• WORK ITEM:
Your answer must be a word-for-word copy of the listing, with all pictures excluded.

• DATA PROVIDED:
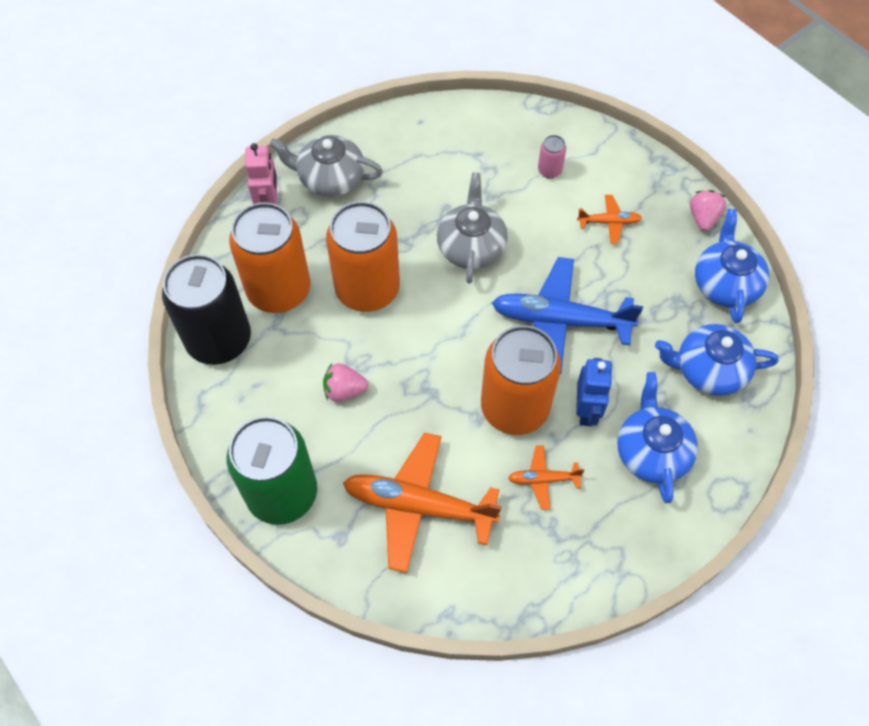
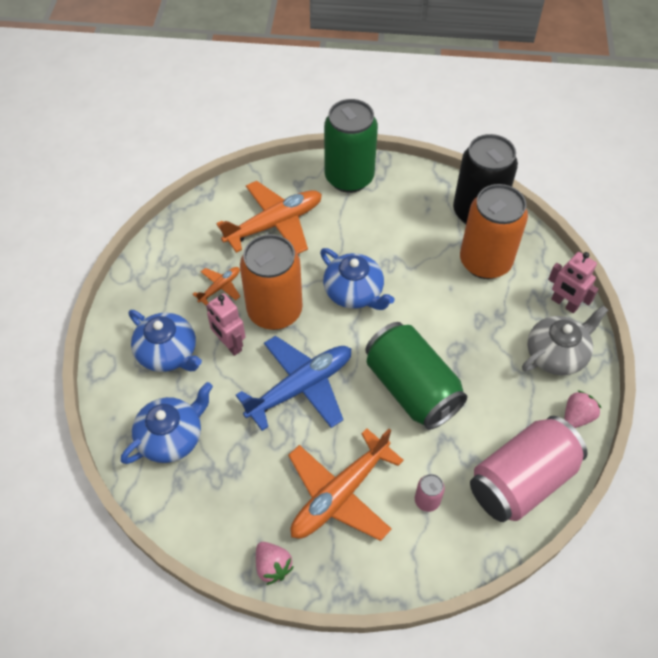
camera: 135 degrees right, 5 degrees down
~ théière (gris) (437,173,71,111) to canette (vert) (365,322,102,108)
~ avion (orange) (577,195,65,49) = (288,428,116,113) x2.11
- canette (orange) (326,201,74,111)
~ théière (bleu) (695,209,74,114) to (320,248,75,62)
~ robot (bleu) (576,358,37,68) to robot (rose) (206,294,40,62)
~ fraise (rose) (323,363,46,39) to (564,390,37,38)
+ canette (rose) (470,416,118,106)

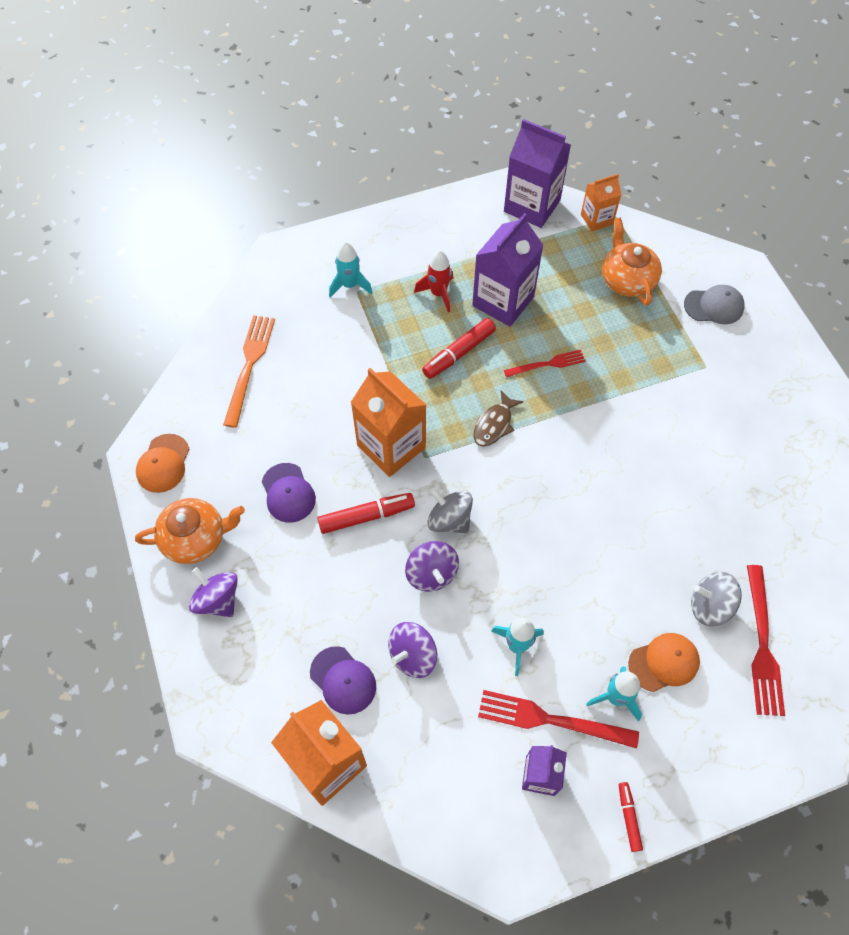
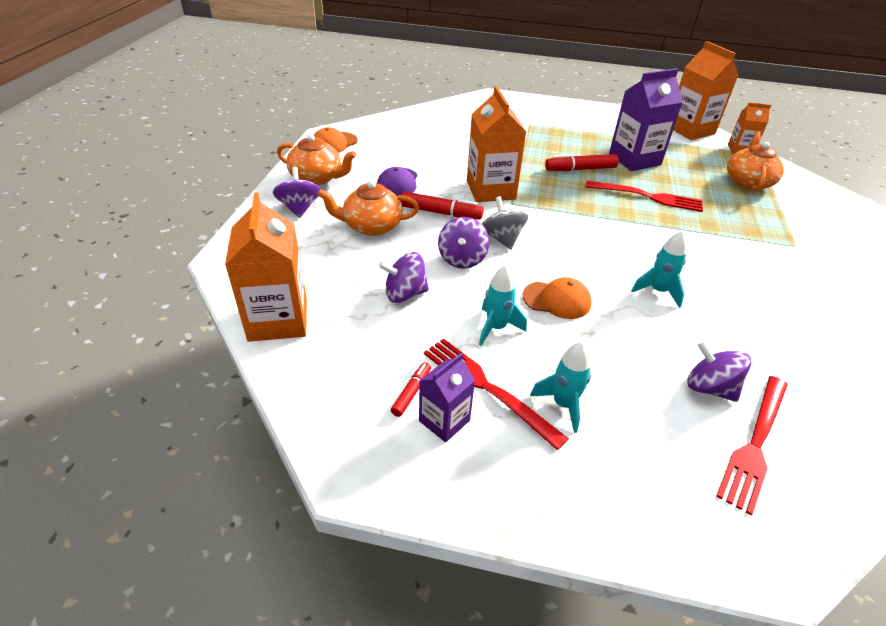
camera: 30 degrees right, 20 degrees down
~ brique de lait (violet) (504,119,67,109) to brique de lait (orange) (673,41,66,99)
~ fusée (turquoise) (329,242,44,56) to (631,231,56,77)
- fusée (rouge) (414,250,39,62)
- casquette (gris) (684,285,61,39)
- fourchette (orange) (223,315,52,113)
~ fourchette (rouge) (504,350,82,27) = (585,181,118,31) x1.59
- poisson (marron) (474,390,50,57)
~ toupie (gris) (691,572,51,54) to toupie (violet) (687,340,64,62)
~ casquette (orange) (628,633,72,59) to (523,277,68,42)
- casquette (violet) (310,646,66,69)
~ feutre (rouge) (619,782,24,70) to (391,362,40,55)
+ théière (orange) (317,180,102,56)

• TASK ANSWER:
camera: 135 degrees right, 5 degrees down
~ théière (gris) (437,173,71,111) to canette (vert) (365,322,102,108)
~ avion (orange) (577,195,65,49) = (288,428,116,113) x2.11
- canette (orange) (326,201,74,111)
~ théière (bleu) (695,209,74,114) to (320,248,75,62)
~ robot (bleu) (576,358,37,68) to robot (rose) (206,294,40,62)
~ fraise (rose) (323,363,46,39) to (564,390,37,38)
+ canette (rose) (470,416,118,106)

camera: 30 degrees right, 20 degrees down
~ brique de lait (violet) (504,119,67,109) to brique de lait (orange) (673,41,66,99)
~ fusée (turquoise) (329,242,44,56) to (631,231,56,77)
- fusée (rouge) (414,250,39,62)
- casquette (gris) (684,285,61,39)
- fourchette (orange) (223,315,52,113)
~ fourchette (rouge) (504,350,82,27) = (585,181,118,31) x1.59
- poisson (marron) (474,390,50,57)
~ toupie (gris) (691,572,51,54) to toupie (violet) (687,340,64,62)
~ casquette (orange) (628,633,72,59) to (523,277,68,42)
- casquette (violet) (310,646,66,69)
~ feutre (rouge) (619,782,24,70) to (391,362,40,55)
+ théière (orange) (317,180,102,56)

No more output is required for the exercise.